→ RECORDS
....

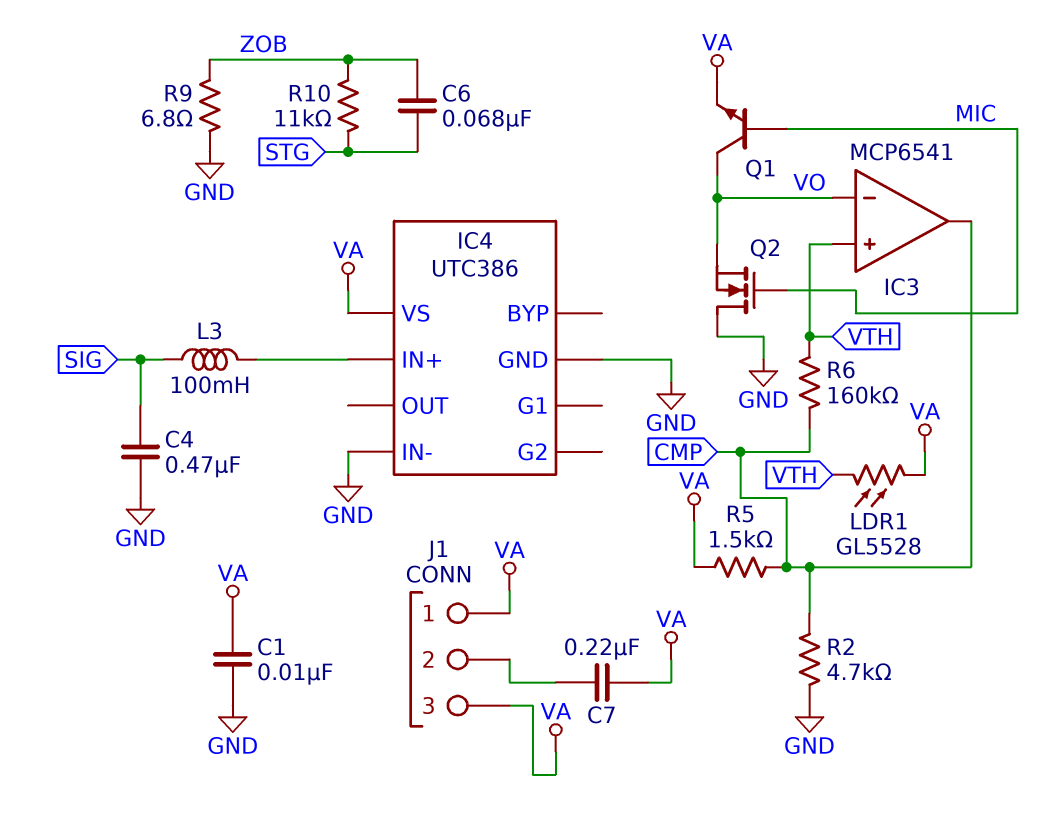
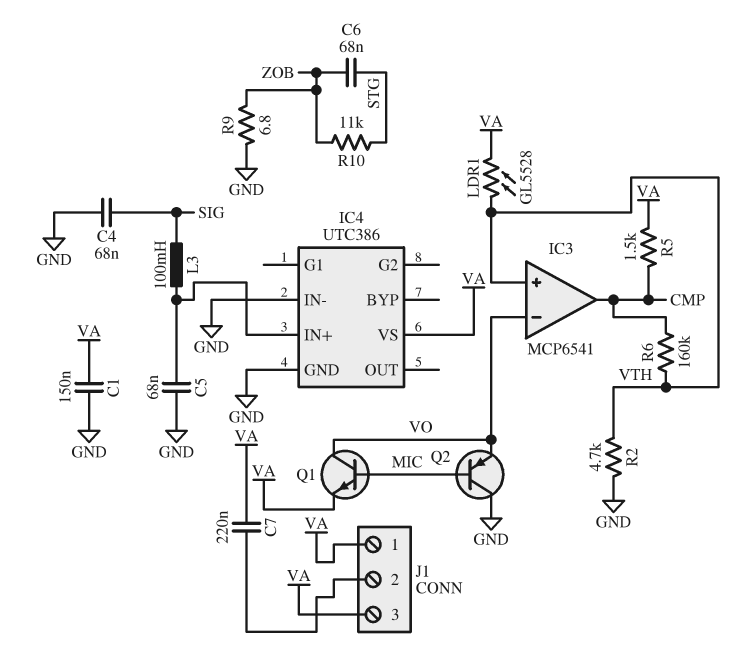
C1: 10nF (GND, VA) -> 150nF (GND, VA)
C4: 470nF (GND, SIG) -> 68nF (GND, SIG)
C5: none -> 68nF (GND, IC4/IN+)
Q2: NMOS (G MIC, D GND, S VO) -> PNP (B MIC, C GND, E VO)
R2: 4.7k (CMP, GND) -> 4.7k (GND, VTH)

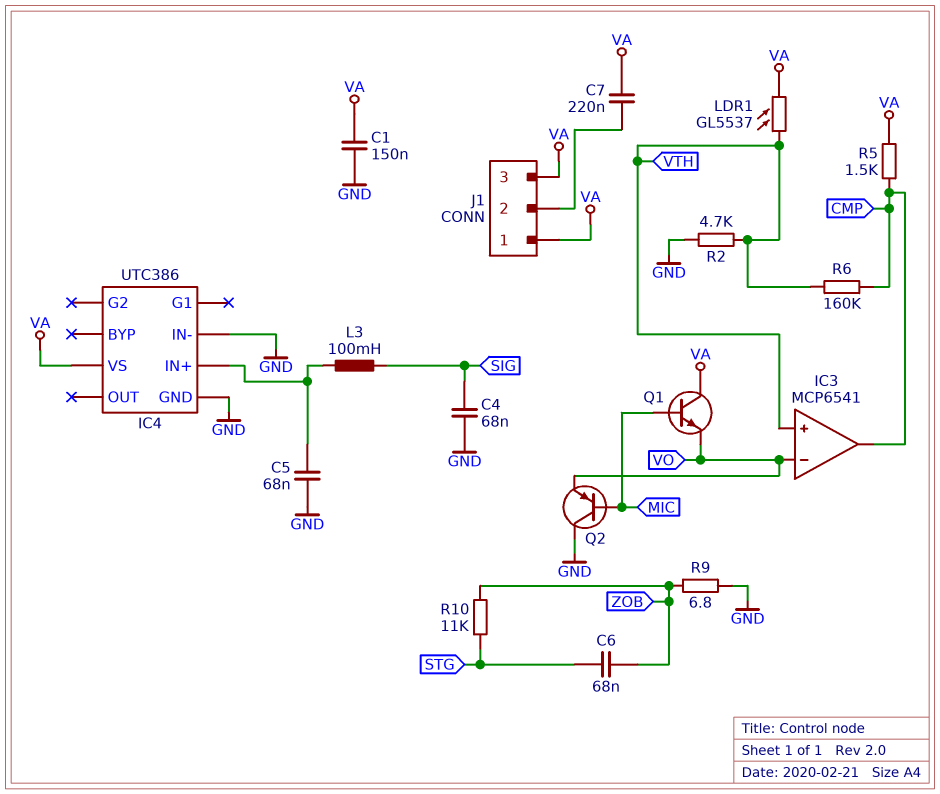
LDR1: GL5528 (VA, VTH) -> GL5537 (VA, VTH)
Q1: NPN (B MIC, C VO, E VA) -> NPN (B MIC, C VA, E VO)

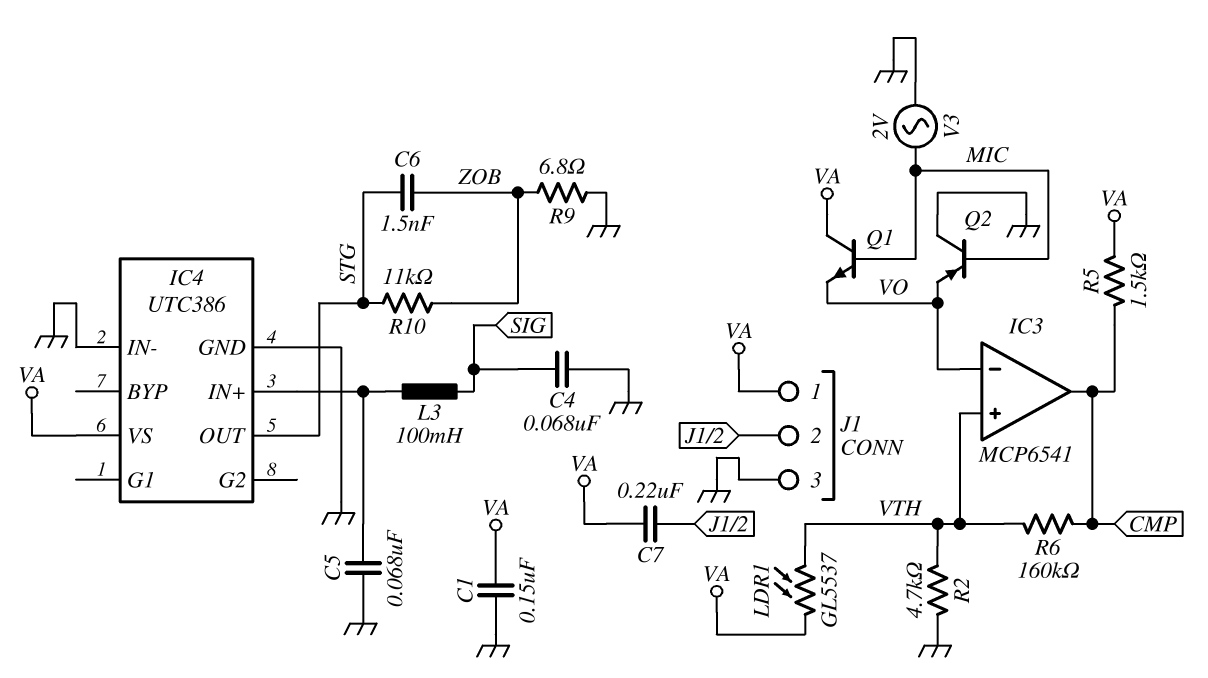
C6: 68nF (STG, ZOB) -> 1.5nF (STG, ZOB)
IC4 pin OUT: none -> STG
J1 pin 3: VA -> GND
V3: none -> AC 2V (GND, MIC)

....

→ PROBLEM REQUIREMENTS
Answer with an exact copy of the lines from the one containing "C6: 68nF (STG, ZOB) -> 1.5nF (STG, ZOB)" through the end of the entries above, leaving out everything before.

→ EXERCISE SOLUTION
C6: 68nF (STG, ZOB) -> 1.5nF (STG, ZOB)
IC4 pin OUT: none -> STG
J1 pin 3: VA -> GND
V3: none -> AC 2V (GND, MIC)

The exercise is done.